━━━ Provided records

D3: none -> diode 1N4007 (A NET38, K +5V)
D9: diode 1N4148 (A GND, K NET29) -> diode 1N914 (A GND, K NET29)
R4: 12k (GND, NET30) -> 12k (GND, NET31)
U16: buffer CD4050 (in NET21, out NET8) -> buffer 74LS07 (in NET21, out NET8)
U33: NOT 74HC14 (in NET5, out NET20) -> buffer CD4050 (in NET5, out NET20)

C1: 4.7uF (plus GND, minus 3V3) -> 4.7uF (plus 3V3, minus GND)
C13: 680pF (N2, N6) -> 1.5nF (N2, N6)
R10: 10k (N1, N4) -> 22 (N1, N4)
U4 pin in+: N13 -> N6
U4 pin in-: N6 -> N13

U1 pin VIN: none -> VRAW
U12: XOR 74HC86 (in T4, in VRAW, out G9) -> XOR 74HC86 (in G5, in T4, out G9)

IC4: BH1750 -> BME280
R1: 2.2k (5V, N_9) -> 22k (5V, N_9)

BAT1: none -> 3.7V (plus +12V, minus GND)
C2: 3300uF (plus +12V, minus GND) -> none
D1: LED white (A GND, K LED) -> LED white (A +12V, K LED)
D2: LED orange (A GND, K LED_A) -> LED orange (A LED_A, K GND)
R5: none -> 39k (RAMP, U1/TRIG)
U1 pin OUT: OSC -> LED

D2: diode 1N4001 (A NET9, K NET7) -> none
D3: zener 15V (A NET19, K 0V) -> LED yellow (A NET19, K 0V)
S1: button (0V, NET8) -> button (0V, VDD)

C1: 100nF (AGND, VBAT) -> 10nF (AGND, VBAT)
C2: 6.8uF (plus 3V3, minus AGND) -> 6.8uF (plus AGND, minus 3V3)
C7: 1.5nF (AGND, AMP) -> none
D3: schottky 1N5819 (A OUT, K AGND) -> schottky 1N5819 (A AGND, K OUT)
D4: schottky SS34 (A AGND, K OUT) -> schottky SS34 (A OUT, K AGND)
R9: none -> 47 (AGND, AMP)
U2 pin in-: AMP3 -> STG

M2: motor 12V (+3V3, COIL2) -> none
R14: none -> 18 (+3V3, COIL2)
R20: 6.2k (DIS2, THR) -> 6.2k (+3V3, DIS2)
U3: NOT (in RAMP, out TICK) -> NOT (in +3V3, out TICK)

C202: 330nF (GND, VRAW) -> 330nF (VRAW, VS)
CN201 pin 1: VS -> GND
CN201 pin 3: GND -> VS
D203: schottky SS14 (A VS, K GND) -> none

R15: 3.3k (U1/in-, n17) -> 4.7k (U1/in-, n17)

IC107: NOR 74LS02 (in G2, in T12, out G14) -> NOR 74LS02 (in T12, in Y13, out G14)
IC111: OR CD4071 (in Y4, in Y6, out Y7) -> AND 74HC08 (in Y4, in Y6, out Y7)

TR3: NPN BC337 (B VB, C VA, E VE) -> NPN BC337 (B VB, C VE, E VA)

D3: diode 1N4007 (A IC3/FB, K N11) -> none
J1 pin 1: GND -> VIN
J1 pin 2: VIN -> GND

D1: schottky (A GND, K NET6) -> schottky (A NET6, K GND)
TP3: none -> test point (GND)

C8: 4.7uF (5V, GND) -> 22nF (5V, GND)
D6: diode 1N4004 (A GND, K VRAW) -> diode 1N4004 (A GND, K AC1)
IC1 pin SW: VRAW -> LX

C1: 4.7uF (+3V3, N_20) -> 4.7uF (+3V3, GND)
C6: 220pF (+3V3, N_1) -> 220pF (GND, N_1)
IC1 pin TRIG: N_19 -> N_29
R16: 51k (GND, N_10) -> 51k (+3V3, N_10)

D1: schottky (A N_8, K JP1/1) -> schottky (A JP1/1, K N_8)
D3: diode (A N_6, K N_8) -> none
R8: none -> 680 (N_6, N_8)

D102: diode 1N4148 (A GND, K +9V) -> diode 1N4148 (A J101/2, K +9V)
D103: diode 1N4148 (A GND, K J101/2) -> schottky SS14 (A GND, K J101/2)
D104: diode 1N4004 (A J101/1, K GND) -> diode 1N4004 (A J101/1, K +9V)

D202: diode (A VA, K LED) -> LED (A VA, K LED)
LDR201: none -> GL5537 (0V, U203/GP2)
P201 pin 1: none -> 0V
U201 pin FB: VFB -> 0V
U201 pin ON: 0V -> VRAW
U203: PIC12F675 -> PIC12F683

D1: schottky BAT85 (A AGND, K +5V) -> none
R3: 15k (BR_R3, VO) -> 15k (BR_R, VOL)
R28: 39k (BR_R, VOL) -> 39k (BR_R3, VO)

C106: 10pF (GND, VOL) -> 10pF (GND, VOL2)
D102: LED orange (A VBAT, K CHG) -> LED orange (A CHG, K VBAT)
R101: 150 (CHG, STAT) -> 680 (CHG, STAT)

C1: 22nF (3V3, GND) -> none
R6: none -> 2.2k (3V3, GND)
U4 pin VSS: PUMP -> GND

━━━━━━

What this task involves:
All the records above need to be set down again exactly as they were given.

Solution for this task:
D3: none -> diode 1N4007 (A NET38, K +5V)
D9: diode 1N4148 (A GND, K NET29) -> diode 1N914 (A GND, K NET29)
R4: 12k (GND, NET30) -> 12k (GND, NET31)
U16: buffer CD4050 (in NET21, out NET8) -> buffer 74LS07 (in NET21, out NET8)
U33: NOT 74HC14 (in NET5, out NET20) -> buffer CD4050 (in NET5, out NET20)

C1: 4.7uF (plus GND, minus 3V3) -> 4.7uF (plus 3V3, minus GND)
C13: 680pF (N2, N6) -> 1.5nF (N2, N6)
R10: 10k (N1, N4) -> 22 (N1, N4)
U4 pin in+: N13 -> N6
U4 pin in-: N6 -> N13

U1 pin VIN: none -> VRAW
U12: XOR 74HC86 (in T4, in VRAW, out G9) -> XOR 74HC86 (in G5, in T4, out G9)

IC4: BH1750 -> BME280
R1: 2.2k (5V, N_9) -> 22k (5V, N_9)

BAT1: none -> 3.7V (plus +12V, minus GND)
C2: 3300uF (plus +12V, minus GND) -> none
D1: LED white (A GND, K LED) -> LED white (A +12V, K LED)
D2: LED orange (A GND, K LED_A) -> LED orange (A LED_A, K GND)
R5: none -> 39k (RAMP, U1/TRIG)
U1 pin OUT: OSC -> LED

D2: diode 1N4001 (A NET9, K NET7) -> none
D3: zener 15V (A NET19, K 0V) -> LED yellow (A NET19, K 0V)
S1: button (0V, NET8) -> button (0V, VDD)

C1: 100nF (AGND, VBAT) -> 10nF (AGND, VBAT)
C2: 6.8uF (plus 3V3, minus AGND) -> 6.8uF (plus AGND, minus 3V3)
C7: 1.5nF (AGND, AMP) -> none
D3: schottky 1N5819 (A OUT, K AGND) -> schottky 1N5819 (A AGND, K OUT)
D4: schottky SS34 (A AGND, K OUT) -> schottky SS34 (A OUT, K AGND)
R9: none -> 47 (AGND, AMP)
U2 pin in-: AMP3 -> STG

M2: motor 12V (+3V3, COIL2) -> none
R14: none -> 18 (+3V3, COIL2)
R20: 6.2k (DIS2, THR) -> 6.2k (+3V3, DIS2)
U3: NOT (in RAMP, out TICK) -> NOT (in +3V3, out TICK)

C202: 330nF (GND, VRAW) -> 330nF (VRAW, VS)
CN201 pin 1: VS -> GND
CN201 pin 3: GND -> VS
D203: schottky SS14 (A VS, K GND) -> none

R15: 3.3k (U1/in-, n17) -> 4.7k (U1/in-, n17)

IC107: NOR 74LS02 (in G2, in T12, out G14) -> NOR 74LS02 (in T12, in Y13, out G14)
IC111: OR CD4071 (in Y4, in Y6, out Y7) -> AND 74HC08 (in Y4, in Y6, out Y7)

TR3: NPN BC337 (B VB, C VA, E VE) -> NPN BC337 (B VB, C VE, E VA)

D3: diode 1N4007 (A IC3/FB, K N11) -> none
J1 pin 1: GND -> VIN
J1 pin 2: VIN -> GND

D1: schottky (A GND, K NET6) -> schottky (A NET6, K GND)
TP3: none -> test point (GND)

C8: 4.7uF (5V, GND) -> 22nF (5V, GND)
D6: diode 1N4004 (A GND, K VRAW) -> diode 1N4004 (A GND, K AC1)
IC1 pin SW: VRAW -> LX

C1: 4.7uF (+3V3, N_20) -> 4.7uF (+3V3, GND)
C6: 220pF (+3V3, N_1) -> 220pF (GND, N_1)
IC1 pin TRIG: N_19 -> N_29
R16: 51k (GND, N_10) -> 51k (+3V3, N_10)

D1: schottky (A N_8, K JP1/1) -> schottky (A JP1/1, K N_8)
D3: diode (A N_6, K N_8) -> none
R8: none -> 680 (N_6, N_8)

D102: diode 1N4148 (A GND, K +9V) -> diode 1N4148 (A J101/2, K +9V)
D103: diode 1N4148 (A GND, K J101/2) -> schottky SS14 (A GND, K J101/2)
D104: diode 1N4004 (A J101/1, K GND) -> diode 1N4004 (A J101/1, K +9V)

D202: diode (A VA, K LED) -> LED (A VA, K LED)
LDR201: none -> GL5537 (0V, U203/GP2)
P201 pin 1: none -> 0V
U201 pin FB: VFB -> 0V
U201 pin ON: 0V -> VRAW
U203: PIC12F675 -> PIC12F683

D1: schottky BAT85 (A AGND, K +5V) -> none
R3: 15k (BR_R3, VO) -> 15k (BR_R, VOL)
R28: 39k (BR_R, VOL) -> 39k (BR_R3, VO)

C106: 10pF (GND, VOL) -> 10pF (GND, VOL2)
D102: LED orange (A VBAT, K CHG) -> LED orange (A CHG, K VBAT)
R101: 150 (CHG, STAT) -> 680 (CHG, STAT)

C1: 22nF (3V3, GND) -> none
R6: none -> 2.2k (3V3, GND)
U4 pin VSS: PUMP -> GND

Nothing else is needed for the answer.